Start of Block
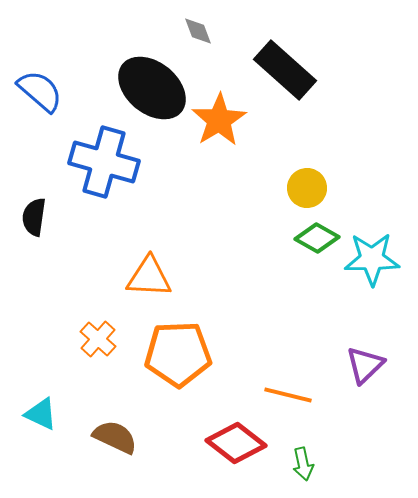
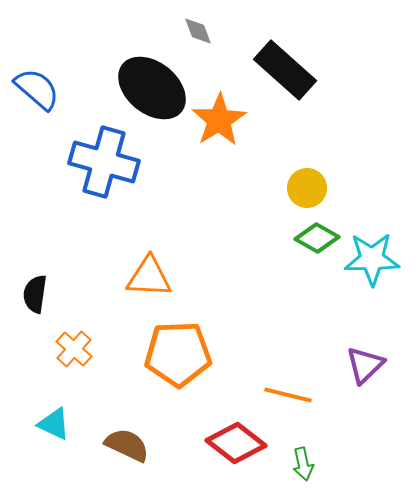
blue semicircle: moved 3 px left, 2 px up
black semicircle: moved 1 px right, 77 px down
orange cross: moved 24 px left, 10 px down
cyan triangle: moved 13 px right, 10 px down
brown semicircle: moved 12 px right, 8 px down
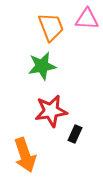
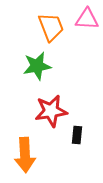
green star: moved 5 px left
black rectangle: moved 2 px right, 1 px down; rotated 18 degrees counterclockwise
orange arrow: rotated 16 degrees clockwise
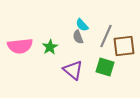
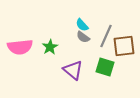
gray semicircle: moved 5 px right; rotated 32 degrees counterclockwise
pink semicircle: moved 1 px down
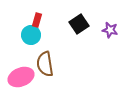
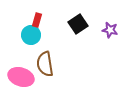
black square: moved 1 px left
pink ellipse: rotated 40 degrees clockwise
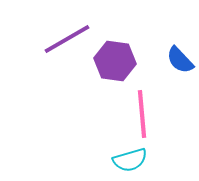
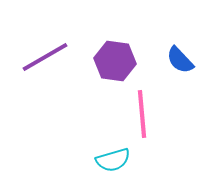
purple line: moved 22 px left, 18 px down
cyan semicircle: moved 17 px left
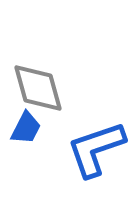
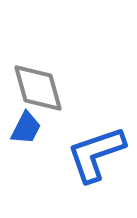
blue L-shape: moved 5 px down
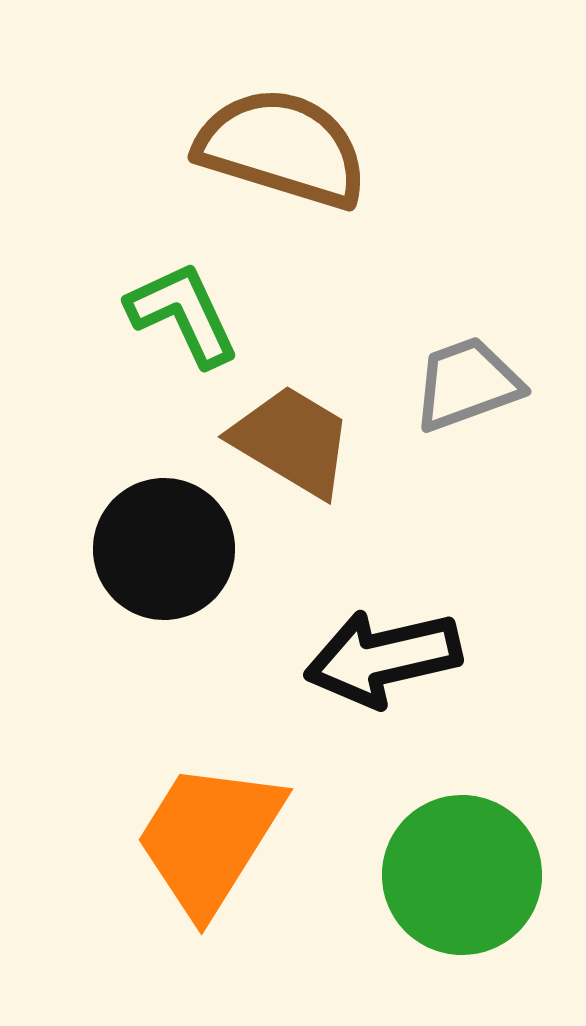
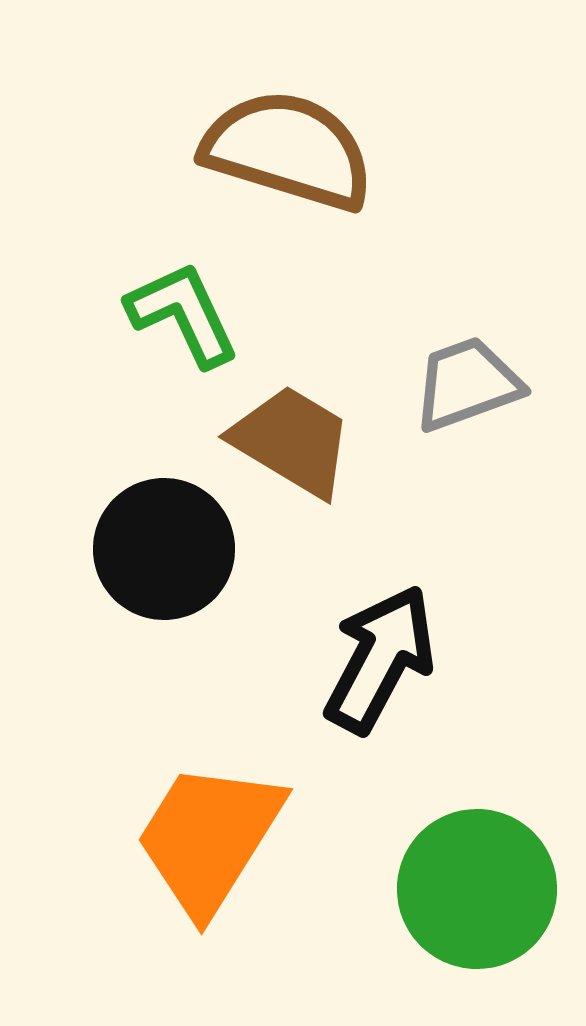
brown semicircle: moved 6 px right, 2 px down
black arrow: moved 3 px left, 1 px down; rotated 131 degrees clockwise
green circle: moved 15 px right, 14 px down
End of Block
Start of Block
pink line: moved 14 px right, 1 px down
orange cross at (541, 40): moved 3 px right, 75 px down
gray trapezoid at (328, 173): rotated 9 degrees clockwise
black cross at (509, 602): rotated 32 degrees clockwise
End of Block
Start of Block
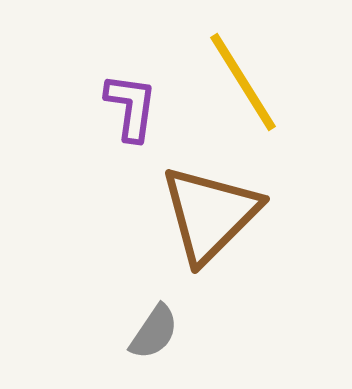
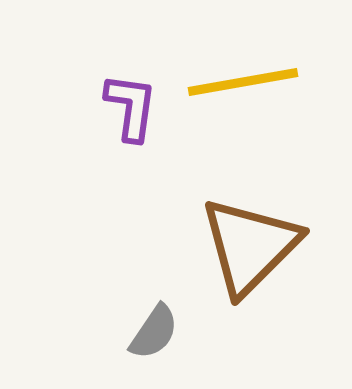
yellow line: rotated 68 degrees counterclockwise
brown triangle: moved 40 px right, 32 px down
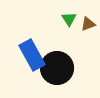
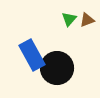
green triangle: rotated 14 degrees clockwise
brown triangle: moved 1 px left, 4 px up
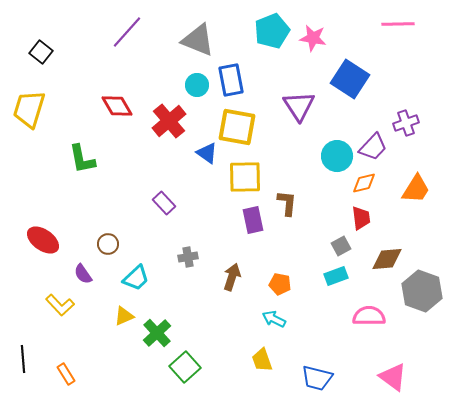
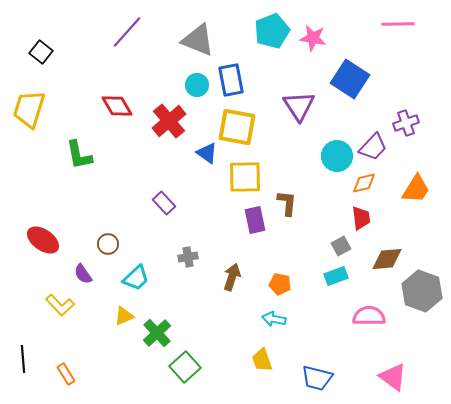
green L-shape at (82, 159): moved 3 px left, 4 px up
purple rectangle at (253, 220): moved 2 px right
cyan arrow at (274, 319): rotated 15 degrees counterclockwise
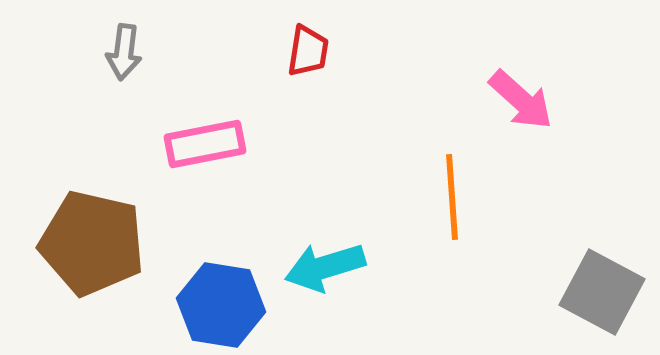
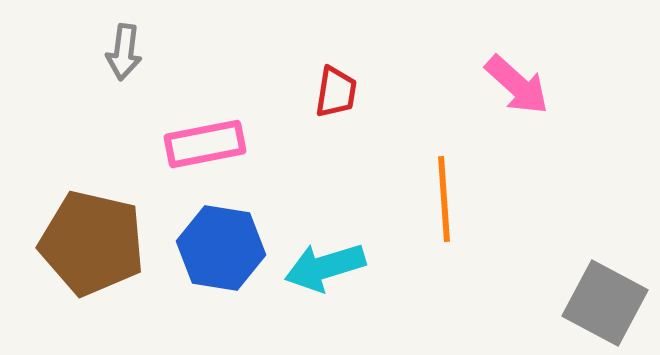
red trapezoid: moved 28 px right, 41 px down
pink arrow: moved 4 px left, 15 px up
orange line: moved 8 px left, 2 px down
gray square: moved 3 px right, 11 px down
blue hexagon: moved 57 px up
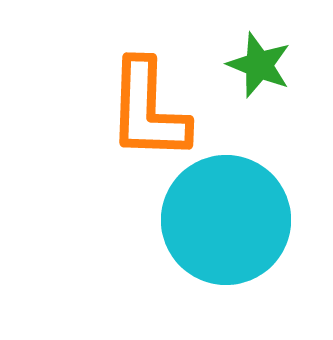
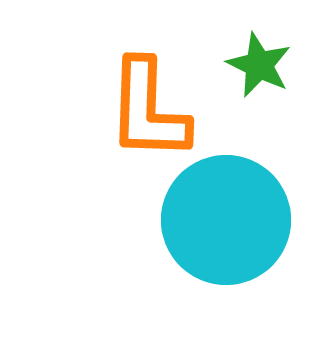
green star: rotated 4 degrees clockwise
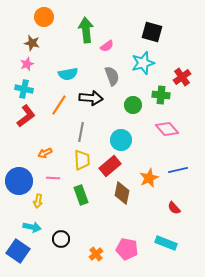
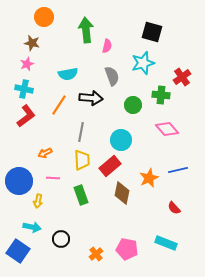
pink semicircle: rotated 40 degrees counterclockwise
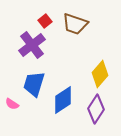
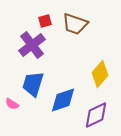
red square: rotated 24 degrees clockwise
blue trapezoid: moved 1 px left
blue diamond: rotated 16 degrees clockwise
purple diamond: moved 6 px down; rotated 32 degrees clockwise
End of Block
• [Aim of the task]: Begin at the line in the entries above that has "blue L-shape: moved 5 px down", stop after the line that has "green circle: moved 15 px right, 14 px down", and output exactly those lines without pictures.

• [Answer space]:
blue L-shape: moved 5 px down
brown semicircle: moved 6 px right, 2 px down
black arrow: moved 3 px left, 1 px down; rotated 131 degrees clockwise
green circle: moved 15 px right, 14 px down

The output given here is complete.